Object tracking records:
______

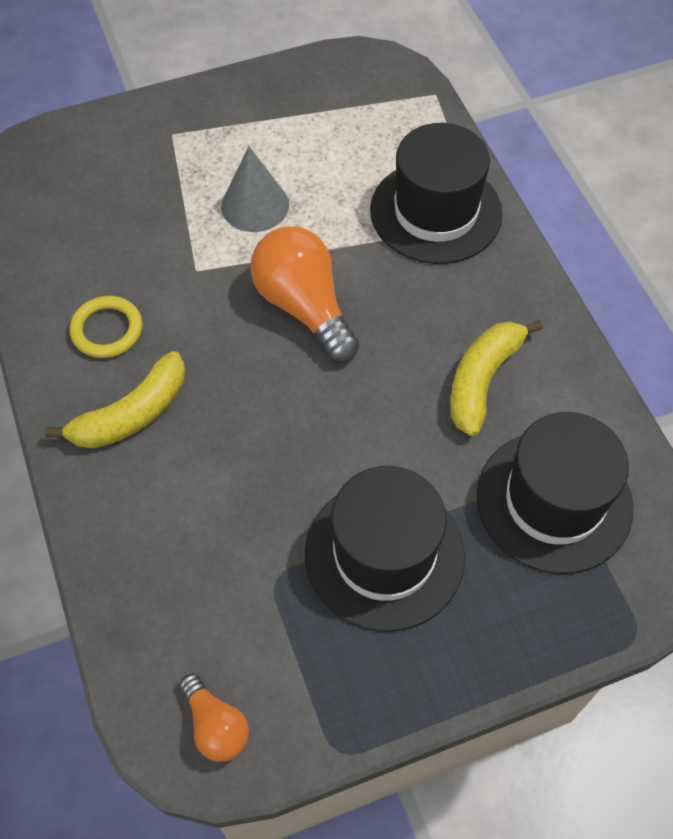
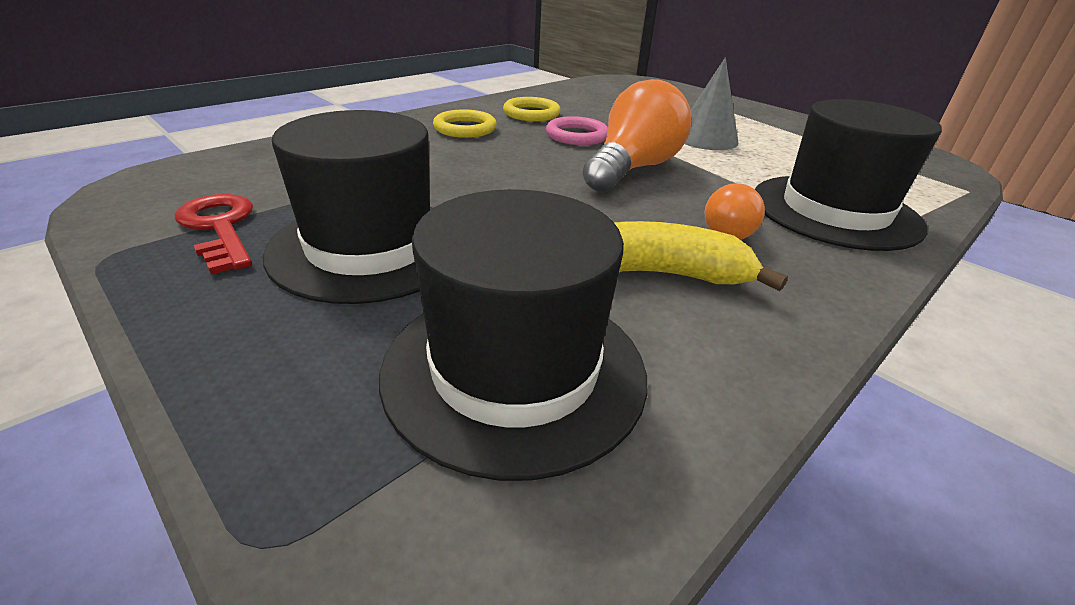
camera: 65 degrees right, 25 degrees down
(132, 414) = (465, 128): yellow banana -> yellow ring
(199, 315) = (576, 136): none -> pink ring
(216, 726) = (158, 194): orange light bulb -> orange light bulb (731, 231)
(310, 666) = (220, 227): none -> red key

______

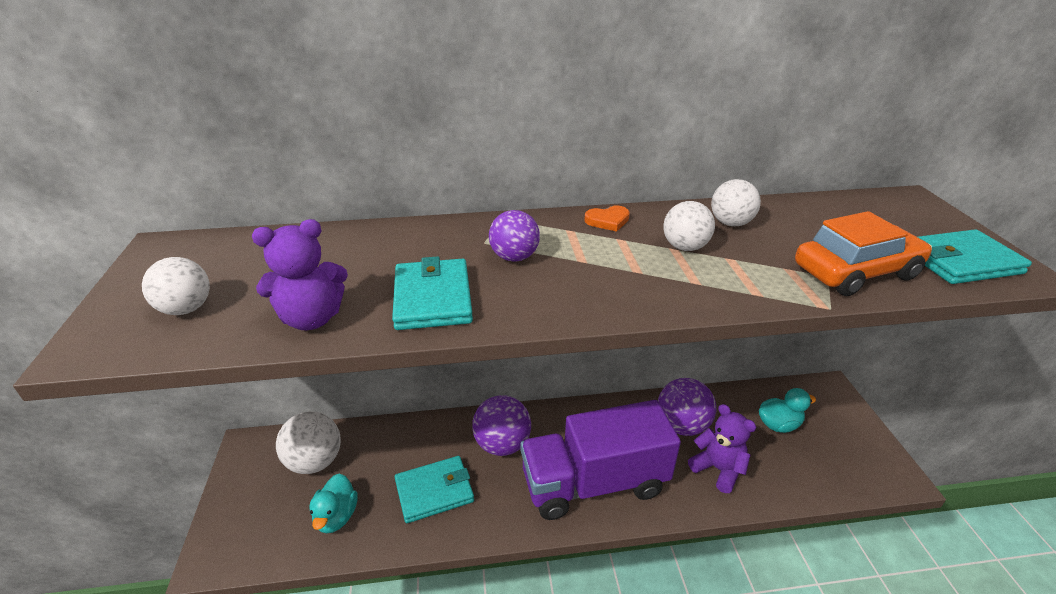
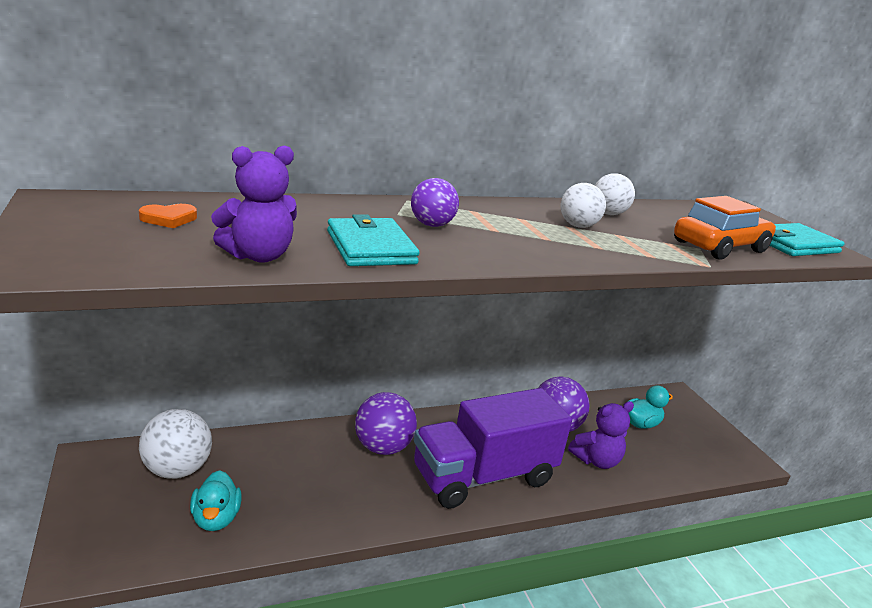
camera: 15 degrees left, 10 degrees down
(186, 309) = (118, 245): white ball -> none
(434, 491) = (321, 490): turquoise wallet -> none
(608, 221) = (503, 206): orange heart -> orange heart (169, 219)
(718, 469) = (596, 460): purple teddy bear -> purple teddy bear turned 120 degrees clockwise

______

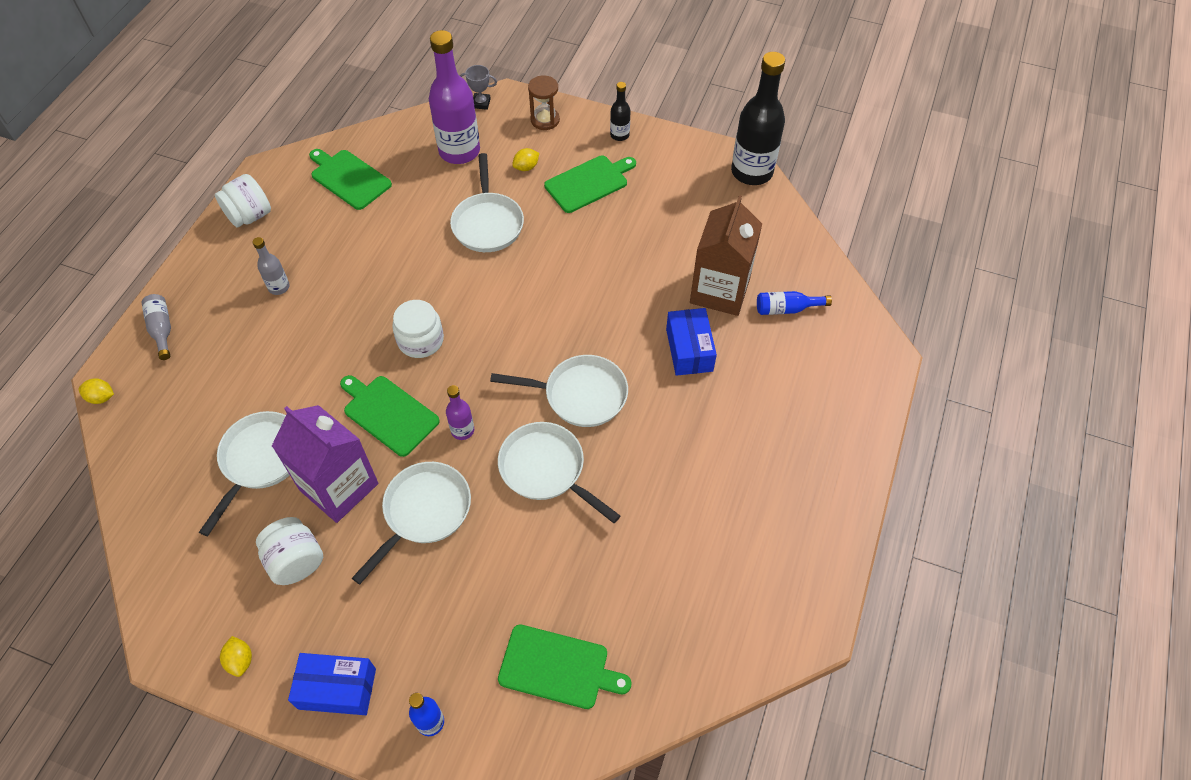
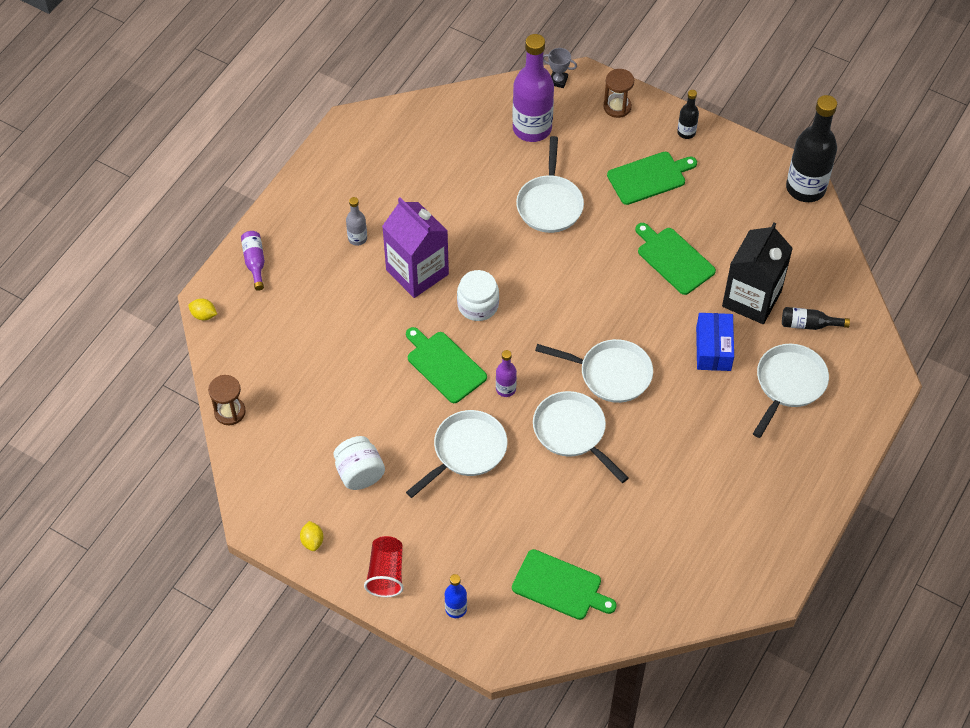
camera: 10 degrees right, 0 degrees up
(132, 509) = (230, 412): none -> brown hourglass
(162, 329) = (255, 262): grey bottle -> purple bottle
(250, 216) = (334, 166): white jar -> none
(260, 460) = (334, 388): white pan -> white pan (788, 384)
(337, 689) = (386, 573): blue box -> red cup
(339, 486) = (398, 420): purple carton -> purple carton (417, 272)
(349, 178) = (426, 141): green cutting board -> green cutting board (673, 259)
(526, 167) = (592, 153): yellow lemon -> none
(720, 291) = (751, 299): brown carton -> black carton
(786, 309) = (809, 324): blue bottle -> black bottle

______

Exercise aim: Reproduce exactly the lines above from the line with "camera: 15 degrees left, 10 degrees down" to the line with "(718, 469) = (596, 460): purple", including both, and add nothing.

Answer box:
camera: 15 degrees left, 10 degrees down
(186, 309) = (118, 245): white ball -> none
(434, 491) = (321, 490): turquoise wallet -> none
(608, 221) = (503, 206): orange heart -> orange heart (169, 219)
(718, 469) = (596, 460): purple teddy bear -> purple teddy bear turned 120 degrees clockwise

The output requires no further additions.